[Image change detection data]
•••
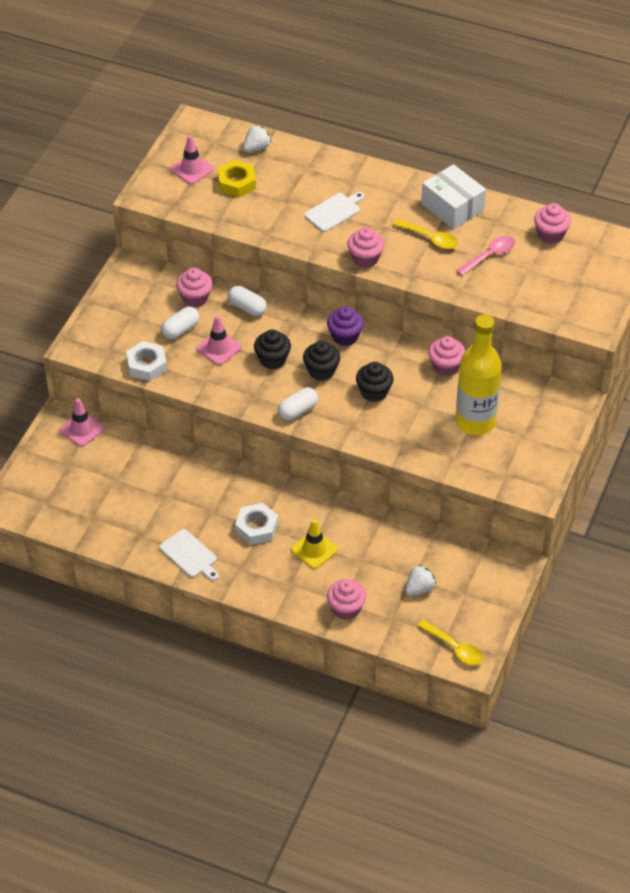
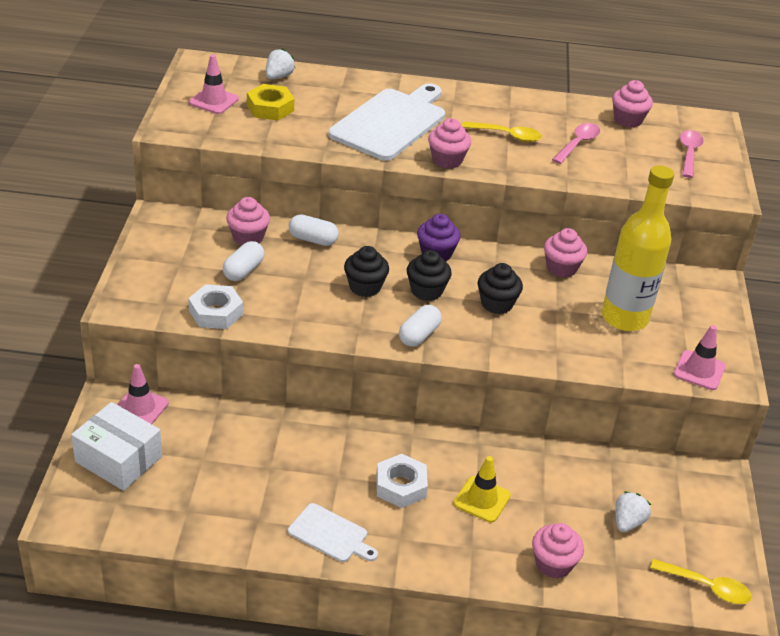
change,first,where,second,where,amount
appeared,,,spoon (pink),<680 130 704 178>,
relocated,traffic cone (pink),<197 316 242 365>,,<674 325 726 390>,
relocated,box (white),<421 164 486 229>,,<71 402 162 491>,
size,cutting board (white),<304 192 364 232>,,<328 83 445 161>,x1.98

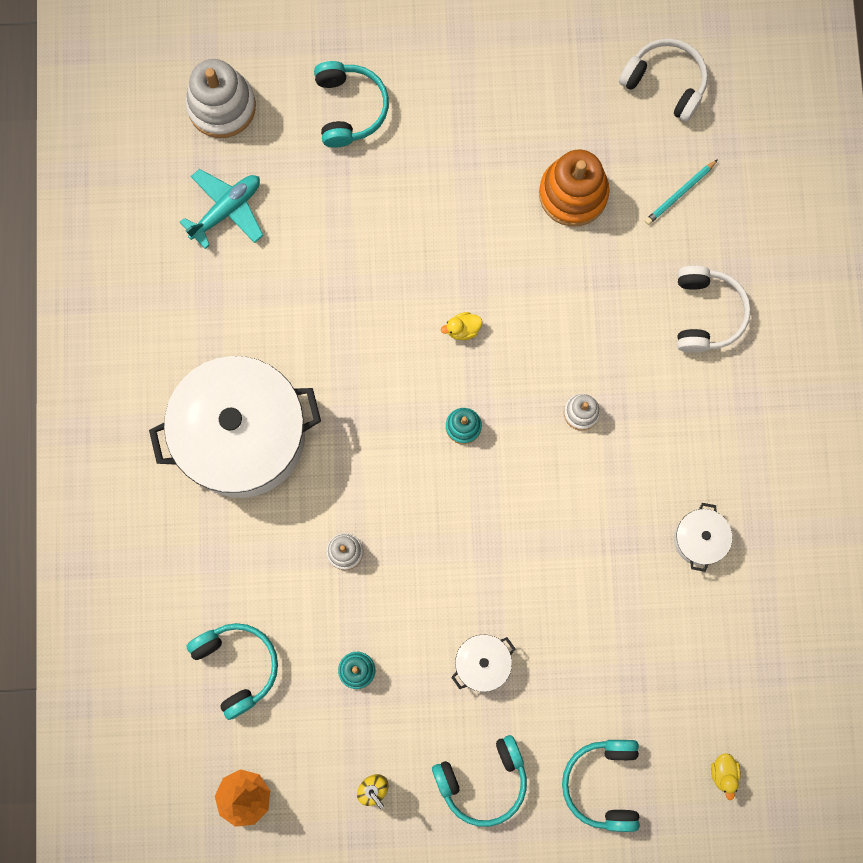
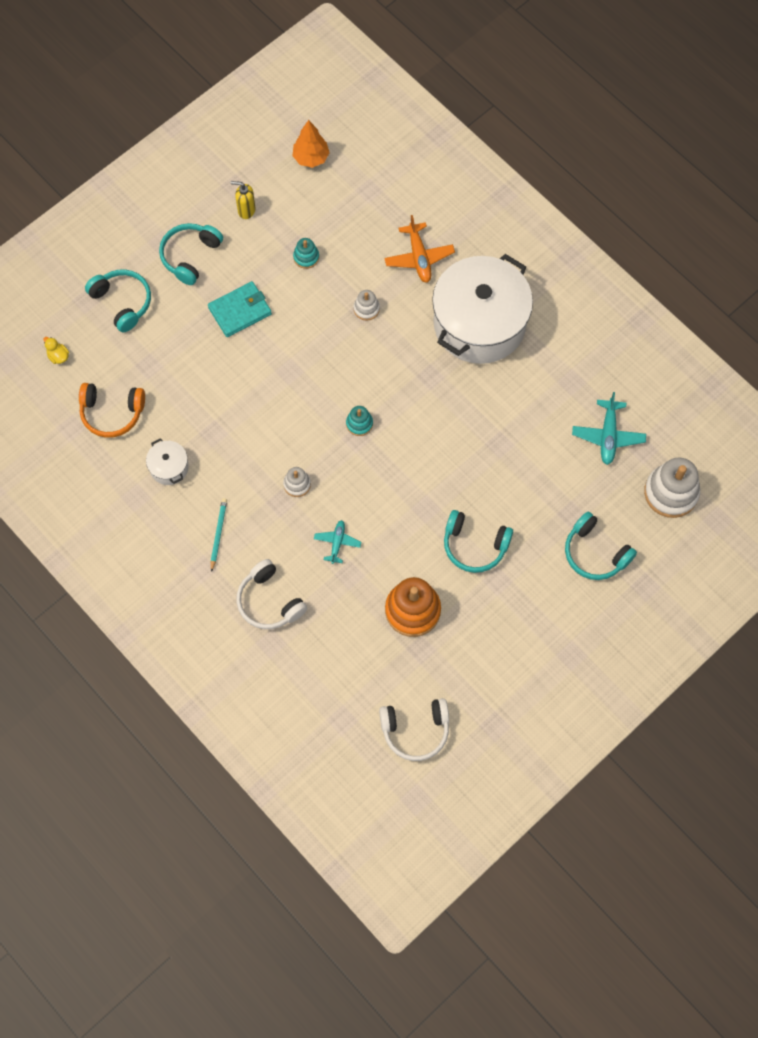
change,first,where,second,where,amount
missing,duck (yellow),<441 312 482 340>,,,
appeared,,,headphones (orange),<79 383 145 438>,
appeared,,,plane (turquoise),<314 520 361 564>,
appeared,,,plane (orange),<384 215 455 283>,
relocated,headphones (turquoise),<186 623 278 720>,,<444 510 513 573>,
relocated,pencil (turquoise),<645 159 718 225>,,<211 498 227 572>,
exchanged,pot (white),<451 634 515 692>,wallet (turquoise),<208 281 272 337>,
•••
_What is expected:_
Retype the records above exactly, and keep any picture out of what you write.

_Answer area:_
change,first,where,second,where,amount
appeared,,,spoon (pink),<680 130 704 178>,
relocated,traffic cone (pink),<197 316 242 365>,,<674 325 726 390>,
relocated,box (white),<421 164 486 229>,,<71 402 162 491>,
size,cutting board (white),<304 192 364 232>,,<328 83 445 161>,x1.98

change,first,where,second,where,amount
missing,duck (yellow),<441 312 482 340>,,,
appeared,,,headphones (orange),<79 383 145 438>,
appeared,,,plane (turquoise),<314 520 361 564>,
appeared,,,plane (orange),<384 215 455 283>,
relocated,headphones (turquoise),<186 623 278 720>,,<444 510 513 573>,
relocated,pencil (turquoise),<645 159 718 225>,,<211 498 227 572>,
exchanged,pot (white),<451 634 515 692>,wallet (turquoise),<208 281 272 337>,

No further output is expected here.